Exercise details: Whenever a line in the records below holds the string "semicircle", include it in the count, and state the number alone.
Start of Source information
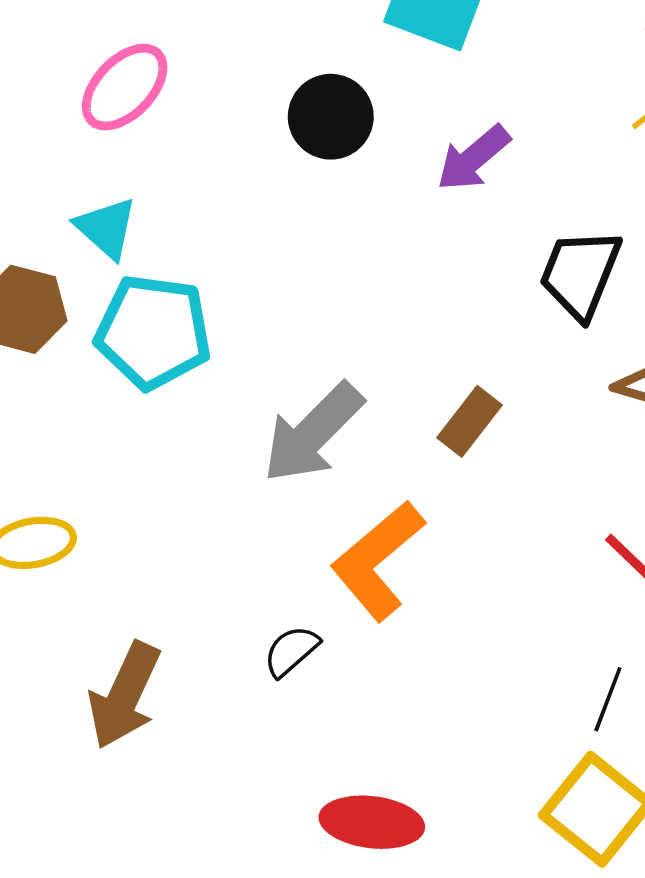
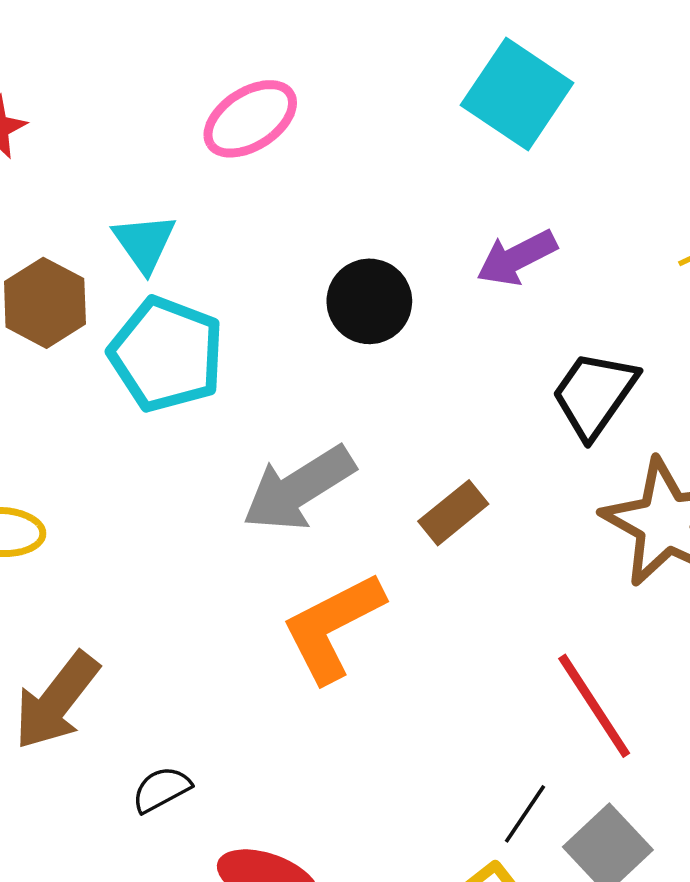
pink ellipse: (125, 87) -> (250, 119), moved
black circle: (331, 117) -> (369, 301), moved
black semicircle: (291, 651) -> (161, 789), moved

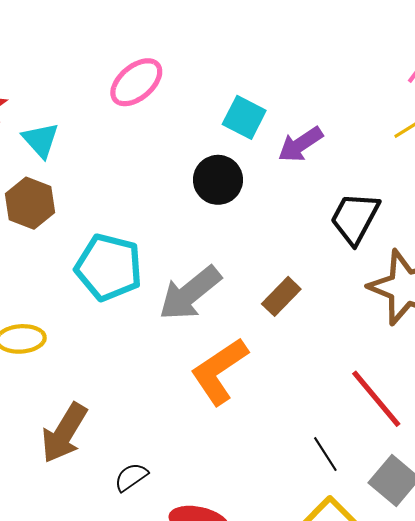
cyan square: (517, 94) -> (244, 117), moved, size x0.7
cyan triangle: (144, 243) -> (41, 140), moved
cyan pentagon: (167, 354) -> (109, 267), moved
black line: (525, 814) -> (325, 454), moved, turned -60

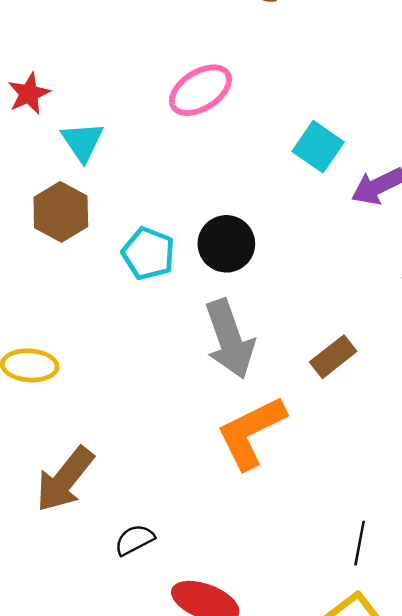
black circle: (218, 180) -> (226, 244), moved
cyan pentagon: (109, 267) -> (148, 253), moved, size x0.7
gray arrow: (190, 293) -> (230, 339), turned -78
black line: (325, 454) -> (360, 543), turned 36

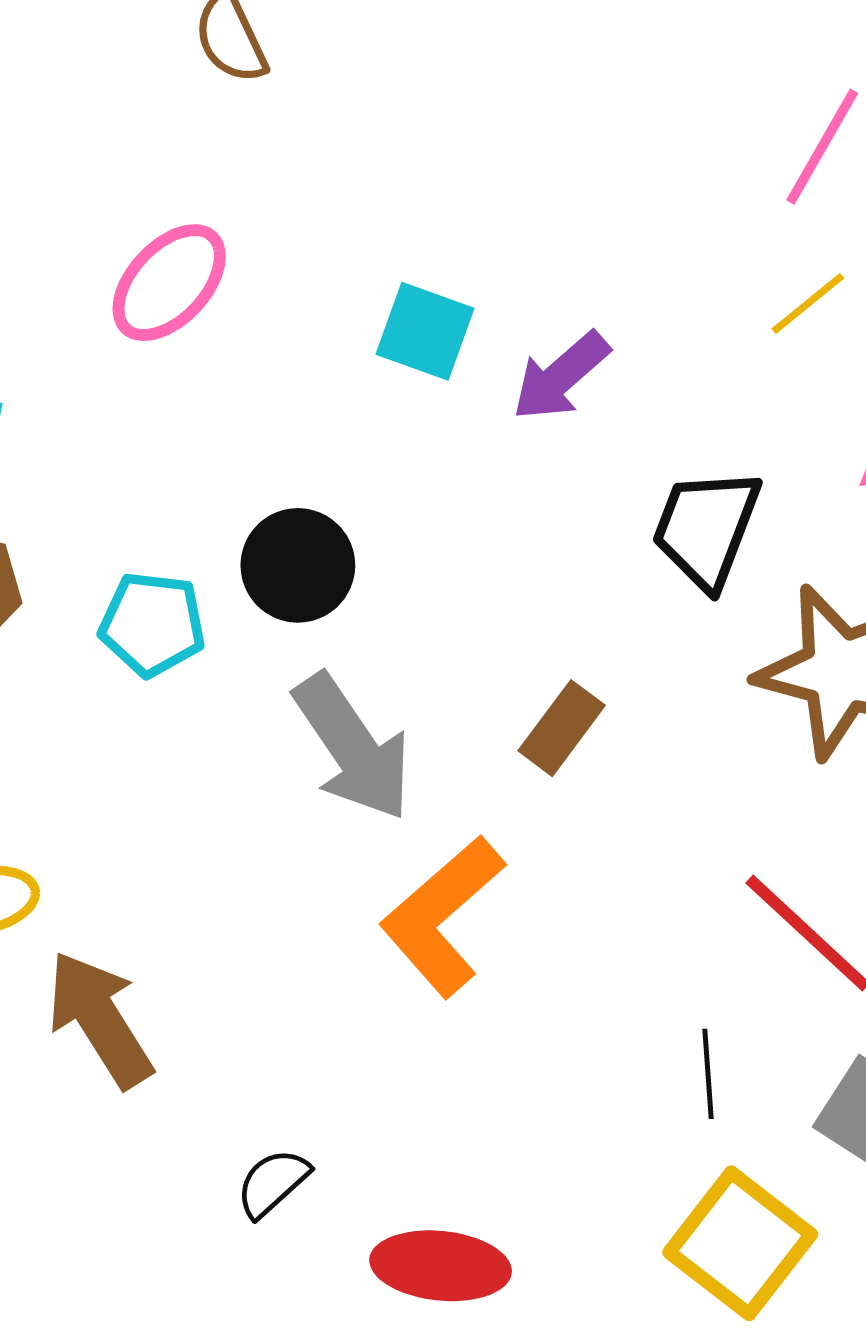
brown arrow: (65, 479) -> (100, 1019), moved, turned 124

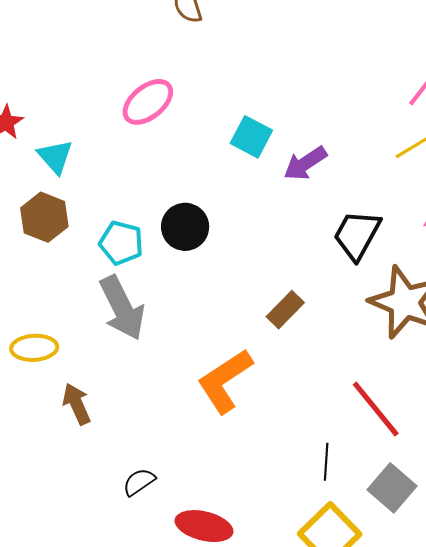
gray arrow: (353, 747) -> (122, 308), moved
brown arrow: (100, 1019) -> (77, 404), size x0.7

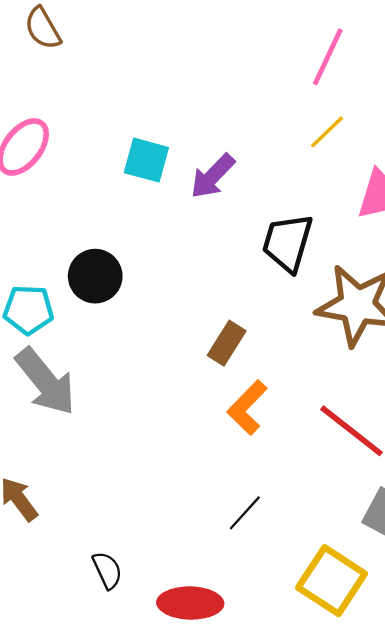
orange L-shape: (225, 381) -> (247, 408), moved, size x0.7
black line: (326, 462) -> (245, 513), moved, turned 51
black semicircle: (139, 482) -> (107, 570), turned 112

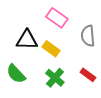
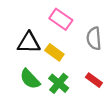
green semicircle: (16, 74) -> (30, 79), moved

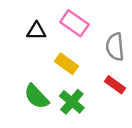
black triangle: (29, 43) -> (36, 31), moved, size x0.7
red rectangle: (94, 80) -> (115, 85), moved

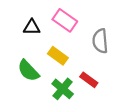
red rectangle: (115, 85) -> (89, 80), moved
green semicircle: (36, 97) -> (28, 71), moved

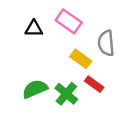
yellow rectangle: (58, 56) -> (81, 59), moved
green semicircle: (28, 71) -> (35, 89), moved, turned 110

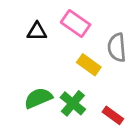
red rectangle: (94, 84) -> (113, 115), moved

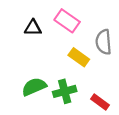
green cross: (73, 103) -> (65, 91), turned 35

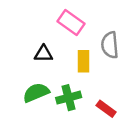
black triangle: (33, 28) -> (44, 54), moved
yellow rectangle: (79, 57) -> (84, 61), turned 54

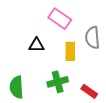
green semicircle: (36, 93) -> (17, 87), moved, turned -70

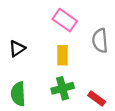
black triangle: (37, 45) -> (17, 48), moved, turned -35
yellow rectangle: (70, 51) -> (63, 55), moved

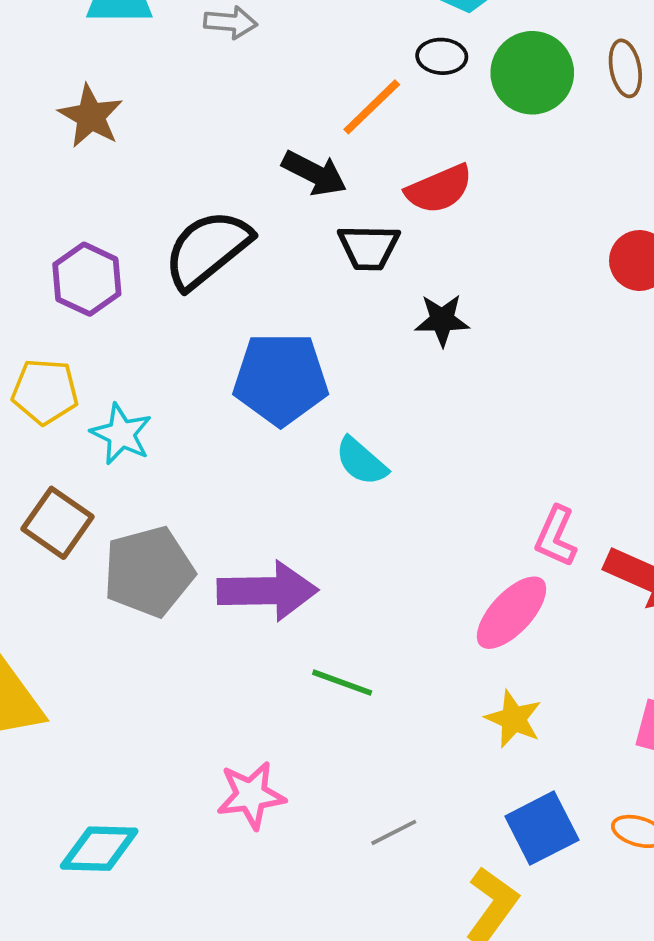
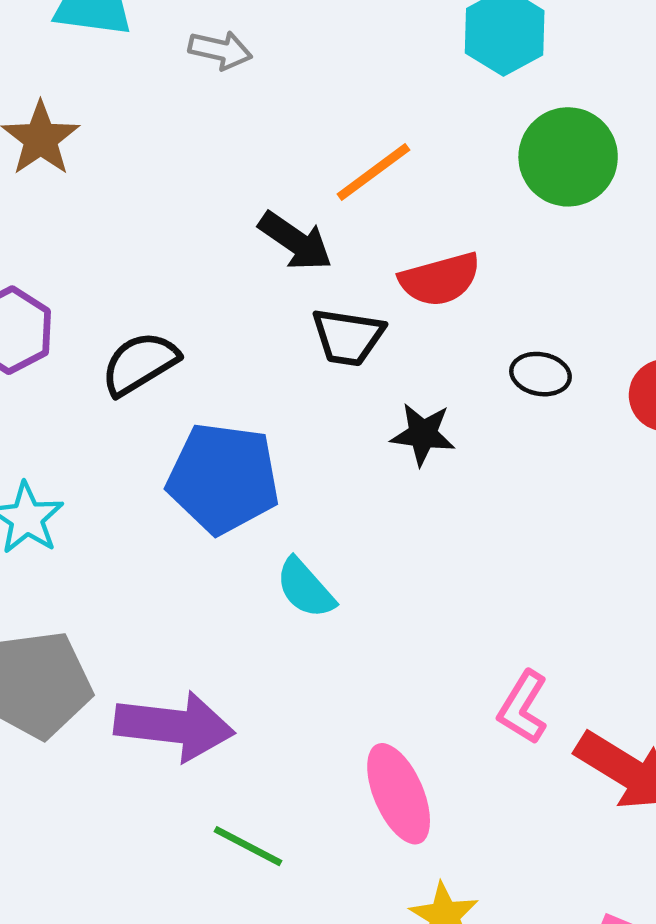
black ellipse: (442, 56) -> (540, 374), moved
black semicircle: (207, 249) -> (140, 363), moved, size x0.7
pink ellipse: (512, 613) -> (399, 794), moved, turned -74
End of Source information
Written response: 7